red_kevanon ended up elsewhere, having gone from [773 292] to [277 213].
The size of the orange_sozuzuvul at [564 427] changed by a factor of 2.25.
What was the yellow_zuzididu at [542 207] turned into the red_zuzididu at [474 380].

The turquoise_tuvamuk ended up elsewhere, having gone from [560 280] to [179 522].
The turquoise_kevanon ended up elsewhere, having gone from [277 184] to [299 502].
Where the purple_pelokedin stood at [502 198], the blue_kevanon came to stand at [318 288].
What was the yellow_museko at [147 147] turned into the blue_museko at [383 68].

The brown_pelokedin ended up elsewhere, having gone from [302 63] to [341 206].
++++++++++
• **DIRECTIONS FOR THIS TASK**:
Retype the records above without changing a single word.

• **YOUR RESPONSE**:
red_kevanon ended up elsewhere, having gone from [773 292] to [277 213].
The size of the orange_sozuzuvul at [564 427] changed by a factor of 2.25.
What was the yellow_zuzididu at [542 207] turned into the red_zuzididu at [474 380].

The turquoise_tuvamuk ended up elsewhere, having gone from [560 280] to [179 522].
The turquoise_kevanon ended up elsewhere, having gone from [277 184] to [299 502].
Where the purple_pelokedin stood at [502 198], the blue_kevanon came to stand at [318 288].
What was the yellow_museko at [147 147] turned into the blue_museko at [383 68].

The brown_pelokedin ended up elsewhere, having gone from [302 63] to [341 206].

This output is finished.